Retrieve every line from the records in which the word "none" occurs.
:: DATA TO EXAMINE ::
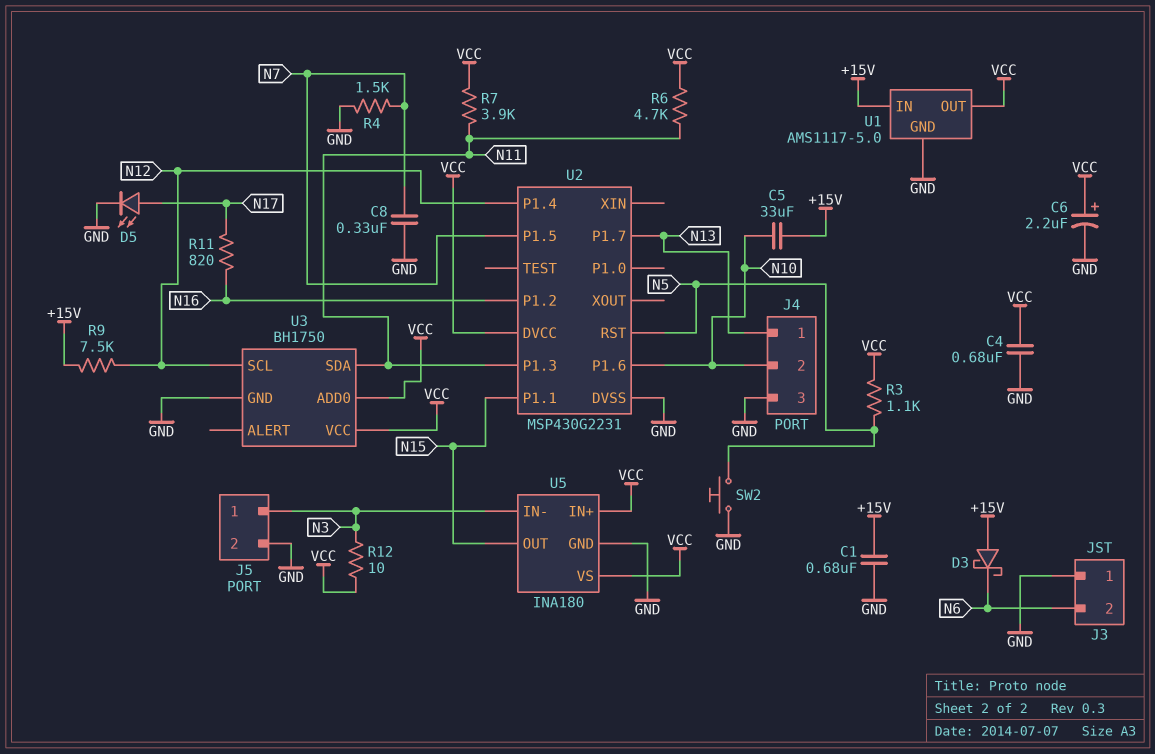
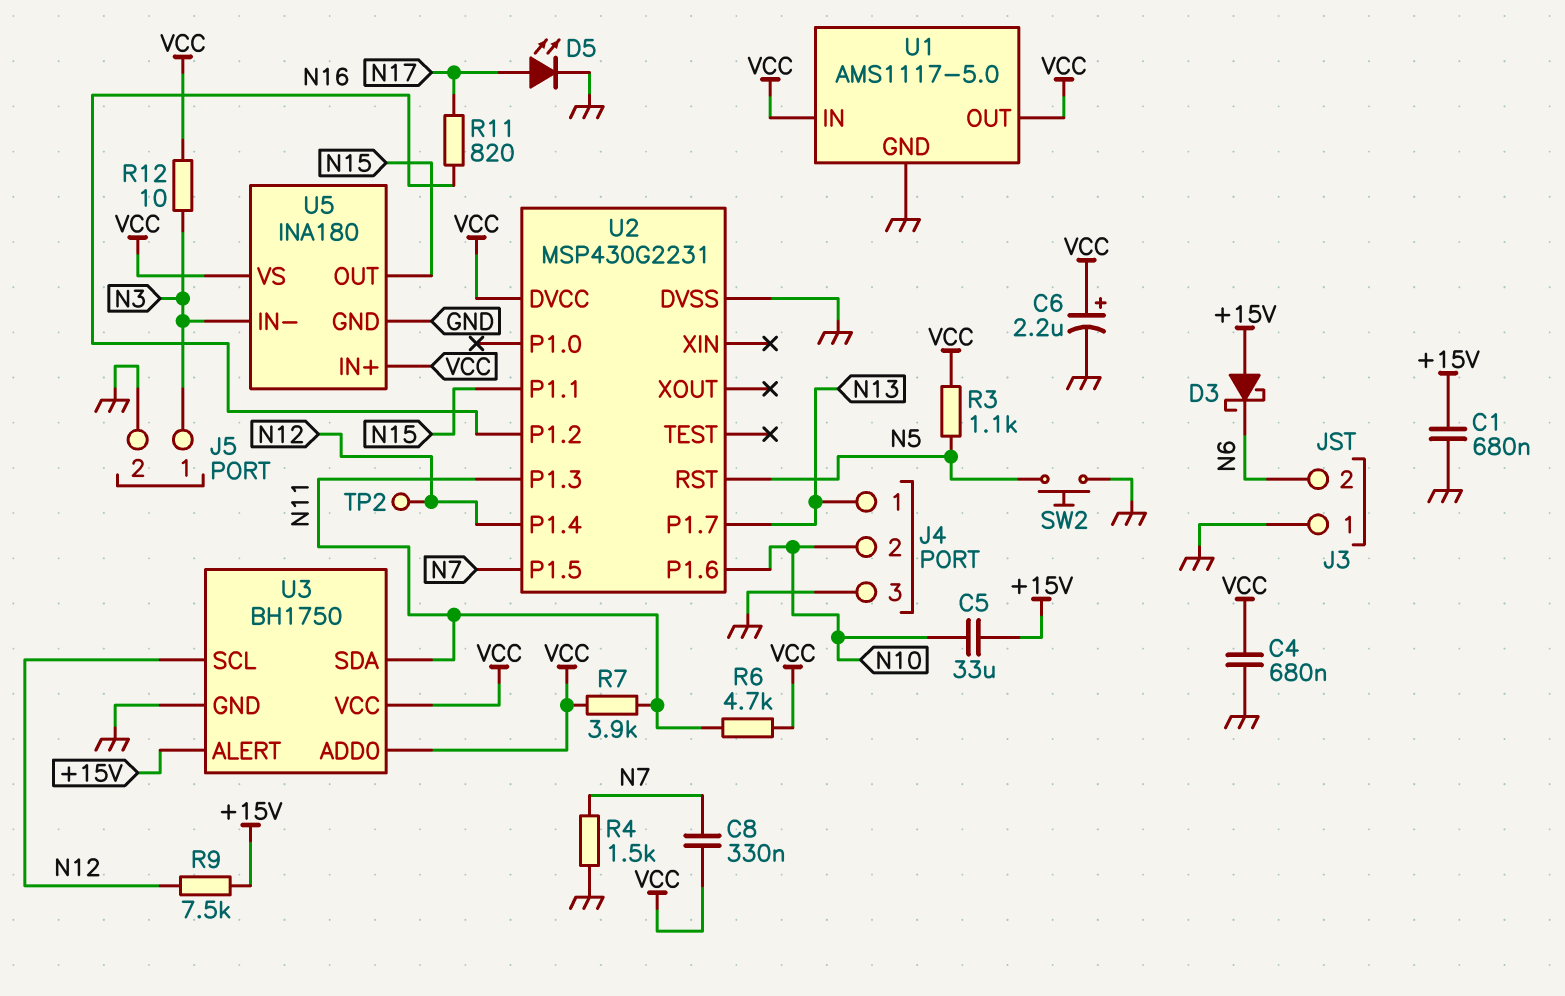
C8: 330nF (GND, N7) -> 330nF (N7, VCC)
TP2: none -> test point (N12)
U1 pin IN: +15V -> VCC
U3 pin ALERT: none -> +15V

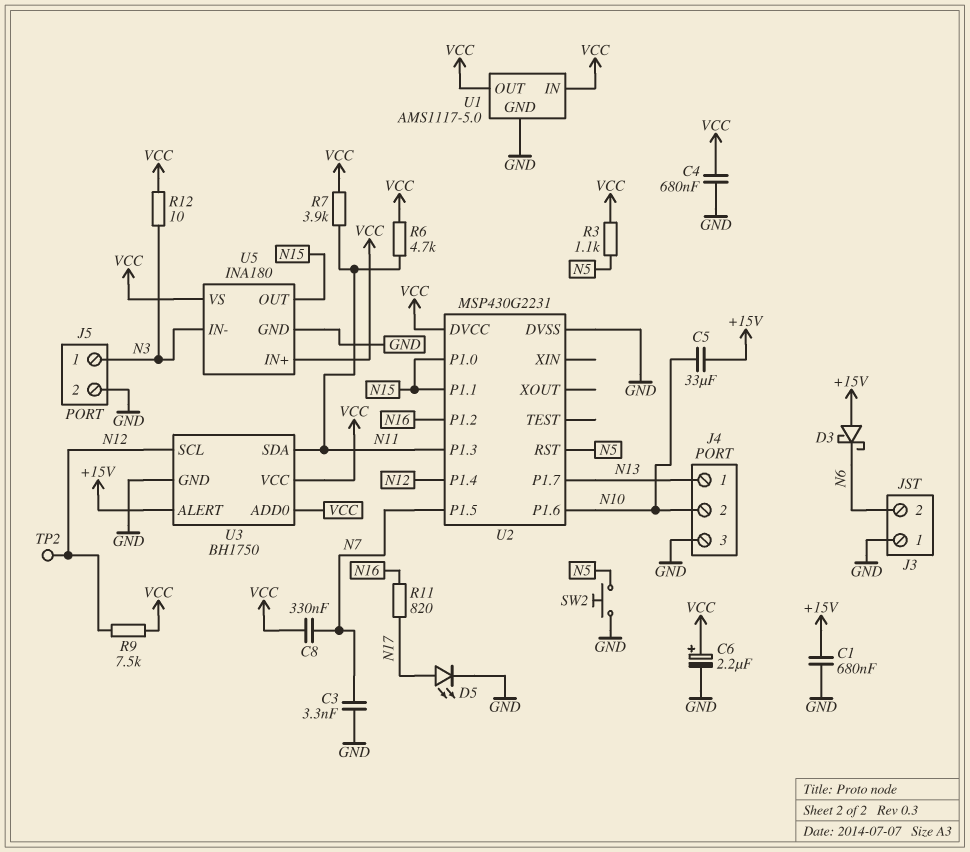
C3: none -> 3.3nF (GND, N7)
R4: 1.5k (GND, N7) -> none
R9: 7.5k (+15V, N12) -> 7.5k (N12, VCC)
U2 pin P1.0: none -> N15

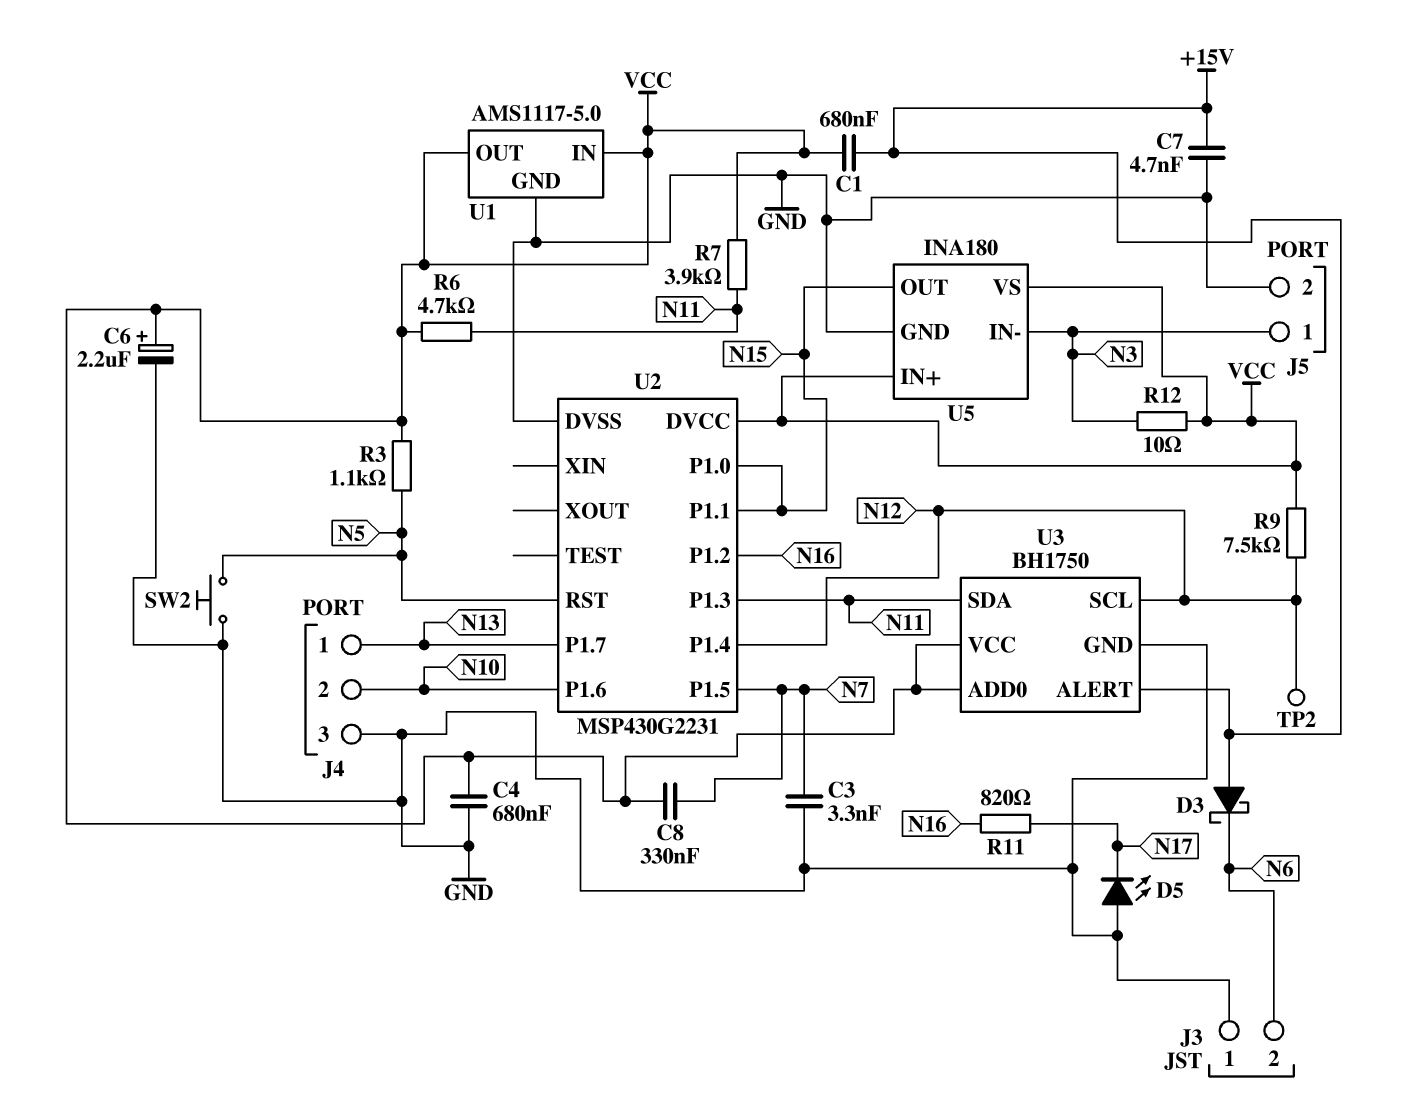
C1: 680nF (+15V, GND) -> 680nF (+15V, VCC)
C5: 33uF (+15V, N10) -> none
C7: none -> 4.7nF (+15V, GND)
D5: LED (A N17, K GND) -> LED (A GND, K N17)

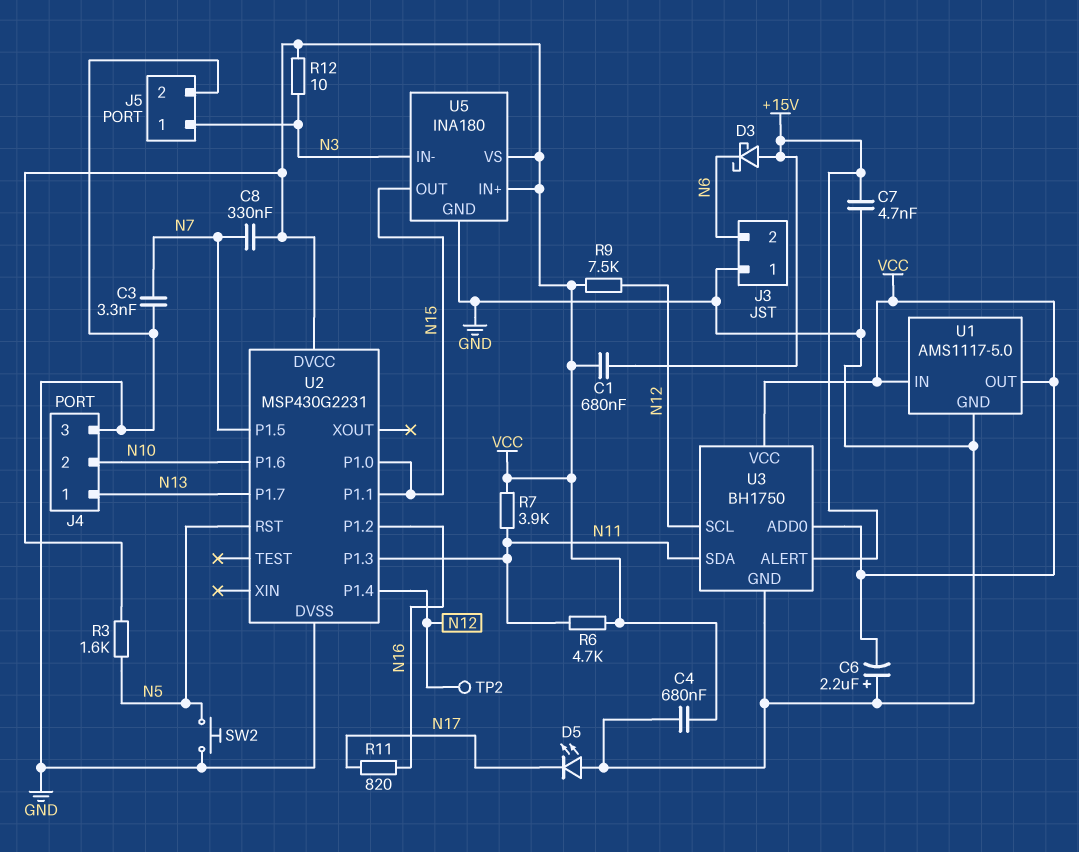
C6: 2.2uF (plus VCC, minus GND) -> 2.2uF (plus GND, minus VCC)
R3: 1.1k (N5, VCC) -> 1.6k (N5, VCC)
:::
* [SOLUTION FOR THIS EXERCISE]:
TP2: none -> test point (N12)
U3 pin ALERT: none -> +15V
C3: none -> 3.3nF (GND, N7)
R4: 1.5k (GND, N7) -> none
U2 pin P1.0: none -> N15
C5: 33uF (+15V, N10) -> none
C7: none -> 4.7nF (+15V, GND)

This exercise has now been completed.